(Spatial object tracking data)
▼▼▼

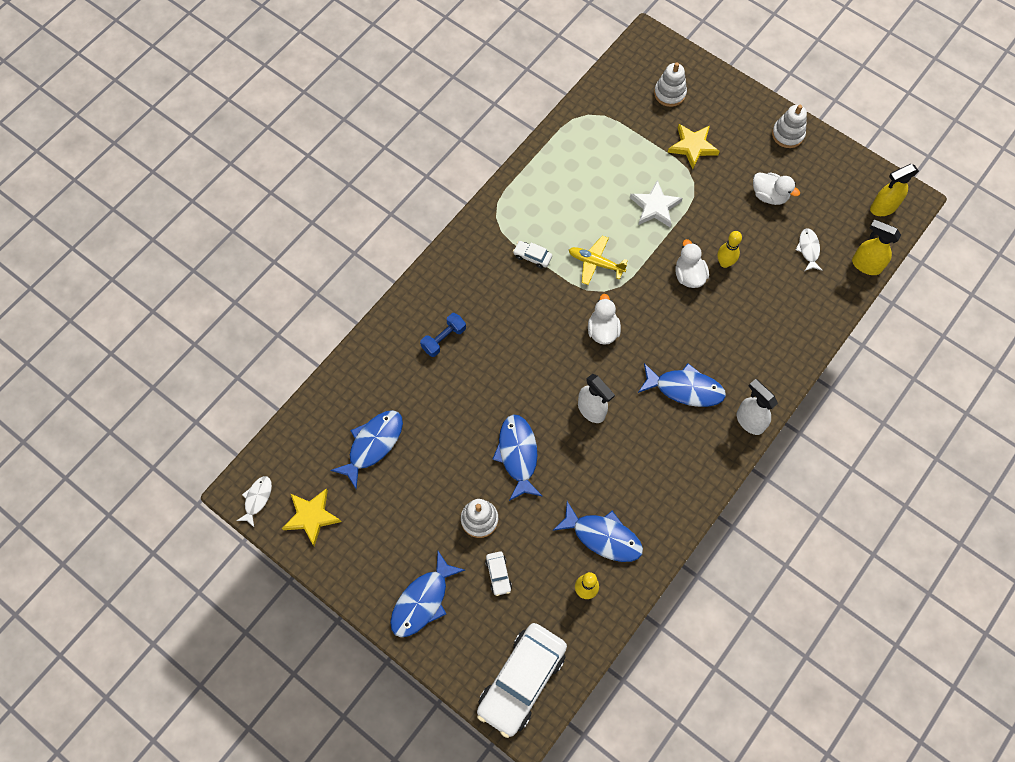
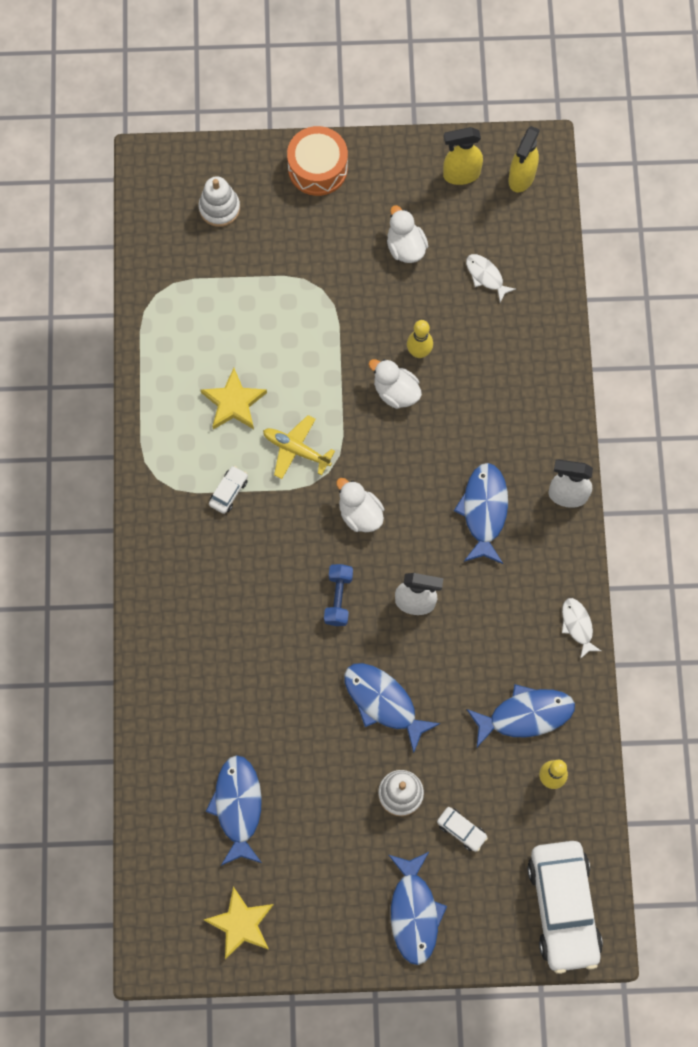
camera: 40 degrees left, 5 degrees up
(257, 499) = (173, 952): white fish -> white fish (577, 625)
(443, 339) = (214, 646): blue dumbbell -> blue dumbbell (338, 598)
(532, 257) = (229, 492): white car -> white car turned 135 degrees clockwise
(595, 263) = (296, 449): yellow plane -> yellow plane turned 45 degrees clockwise
(655, 207) = (305, 345): white star -> none
(685, 389) = (484, 510): blue fish -> blue fish turned 60 degrees counterclockwise
(692, 147) = (290, 250): yellow star -> yellow star (234, 403)
(751, 112) = (317, 168): none -> orange drum
(769, 195) = (405, 247): white duck -> white duck turned 105 degrees counterclockwise
(787, 134) = (371, 166): white stacking toy -> none
(865, 265) = (551, 251): yellow spray bottle -> yellow spray bottle (461, 174)

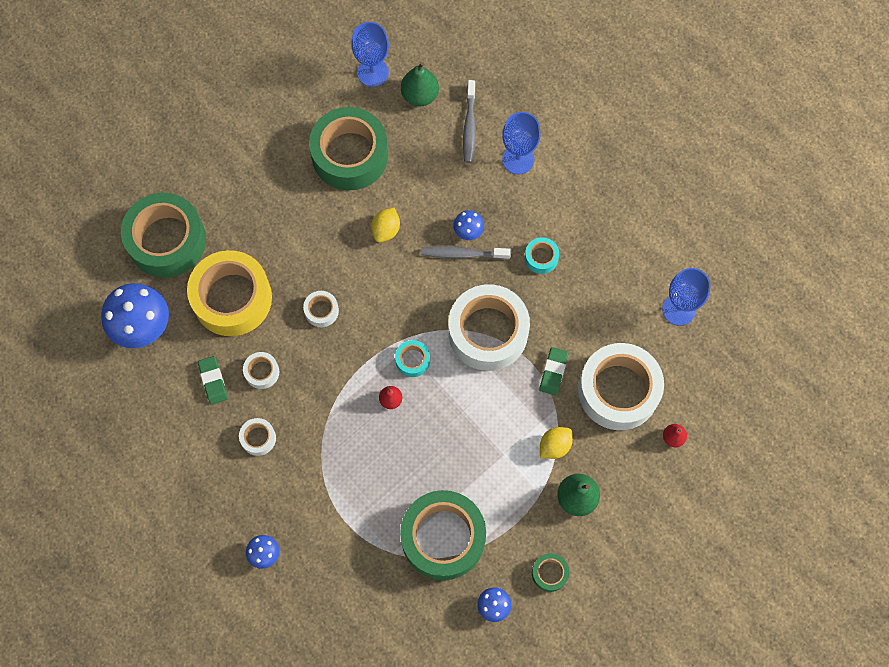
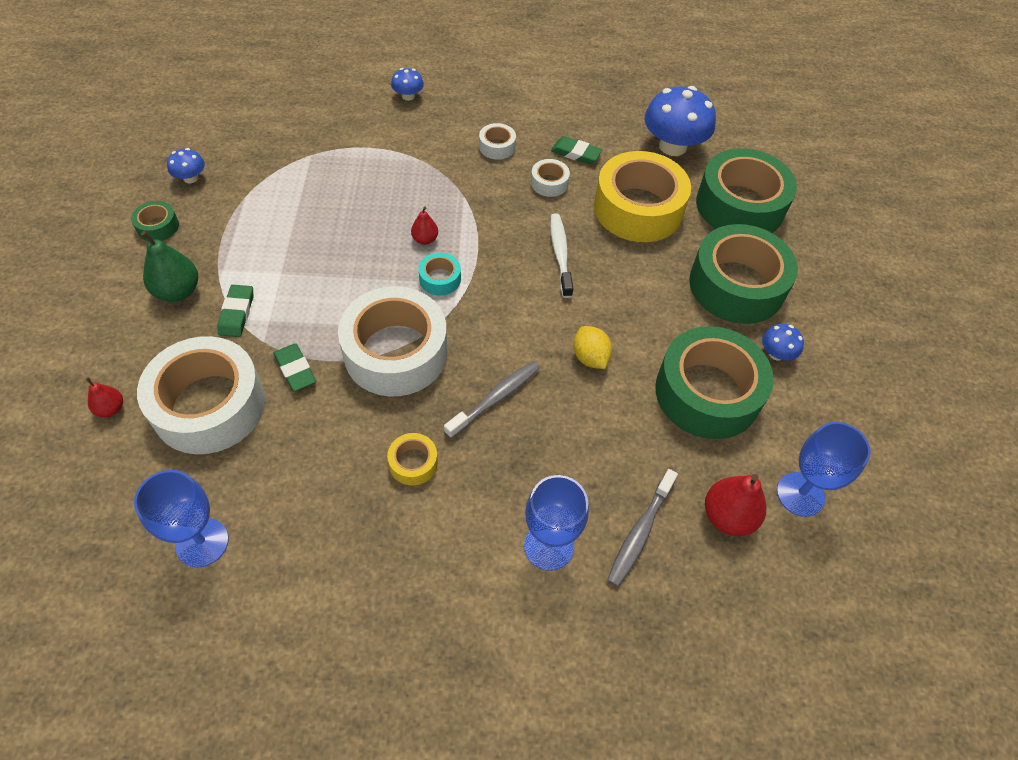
camera: 130 degrees right, 15 degrees down
(321, 311) = (560, 254): white tape -> white toothbrush
(420, 95) = (728, 516): green pear -> red pear
(443, 537) = (278, 188): green tape -> green tape (736, 285)
(468, 230) = (515, 424): blue mushroom -> blue mushroom (776, 353)
(469, 126) = (640, 533): grey toothbrush -> grey toothbrush turned 105 degrees counterclockwise
(541, 258) = (413, 463): turquoise tape -> yellow tape
(554, 446) = (237, 313): yellow lemon -> green eraser

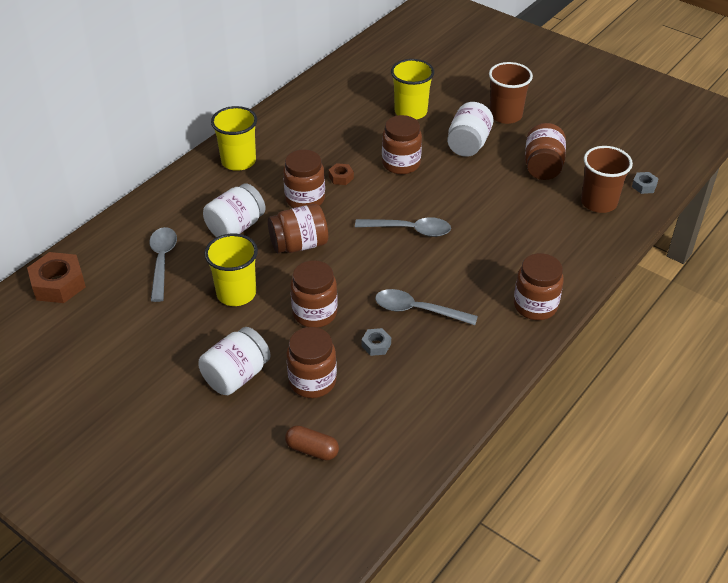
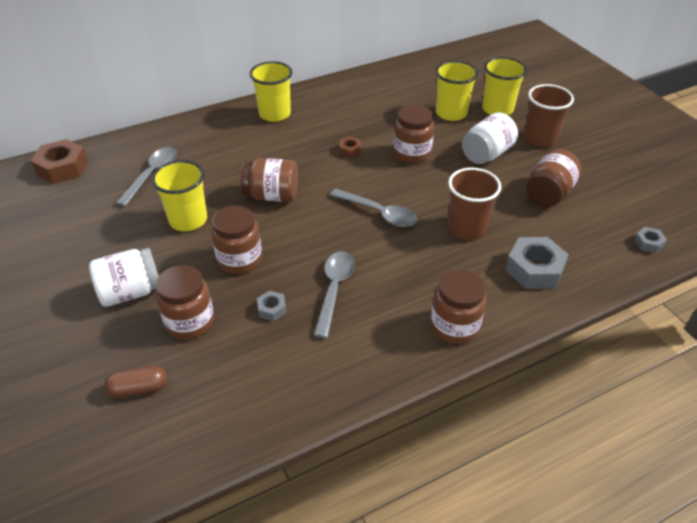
camera: 25 degrees right, 0 degrees up
(236, 227) = (231, 165): white jar -> none
(305, 199) = (306, 159): brown jar -> none
(312, 450) = (139, 389): brown capsule -> brown capsule turned 60 degrees counterclockwise
(418, 310) = (334, 289): grey spoon -> grey spoon turned 60 degrees clockwise
(450, 96) = (497, 109): none -> yellow cup
(569, 237) = (534, 269): none -> grey nut
(598, 202) = (588, 244): brown cup -> brown cup (466, 228)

▲▲▲

**Task to carry out**
Each entry above should come back word for word, and no picture should come with it.

**Solution for this task**
camera: 40 degrees left, 5 degrees up
(257, 499) = (173, 952): white fish -> white fish (577, 625)
(443, 339) = (214, 646): blue dumbbell -> blue dumbbell (338, 598)
(532, 257) = (229, 492): white car -> white car turned 135 degrees clockwise
(595, 263) = (296, 449): yellow plane -> yellow plane turned 45 degrees clockwise
(655, 207) = (305, 345): white star -> none
(685, 389) = (484, 510): blue fish -> blue fish turned 60 degrees counterclockwise
(692, 147) = (290, 250): yellow star -> yellow star (234, 403)
(751, 112) = (317, 168): none -> orange drum
(769, 195) = (405, 247): white duck -> white duck turned 105 degrees counterclockwise
(787, 134) = (371, 166): white stacking toy -> none
(865, 265) = (551, 251): yellow spray bottle -> yellow spray bottle (461, 174)

camera: 130 degrees right, 15 degrees down
(321, 311) = (560, 254): white tape -> white toothbrush
(420, 95) = (728, 516): green pear -> red pear
(443, 537) = (278, 188): green tape -> green tape (736, 285)
(468, 230) = (515, 424): blue mushroom -> blue mushroom (776, 353)
(469, 126) = (640, 533): grey toothbrush -> grey toothbrush turned 105 degrees counterclockwise
(541, 258) = (413, 463): turquoise tape -> yellow tape
(554, 446) = (237, 313): yellow lemon -> green eraser

camera: 25 degrees right, 0 degrees up
(236, 227) = (231, 165): white jar -> none
(305, 199) = (306, 159): brown jar -> none
(312, 450) = (139, 389): brown capsule -> brown capsule turned 60 degrees counterclockwise
(418, 310) = (334, 289): grey spoon -> grey spoon turned 60 degrees clockwise
(450, 96) = (497, 109): none -> yellow cup
(569, 237) = (534, 269): none -> grey nut
(598, 202) = (588, 244): brown cup -> brown cup (466, 228)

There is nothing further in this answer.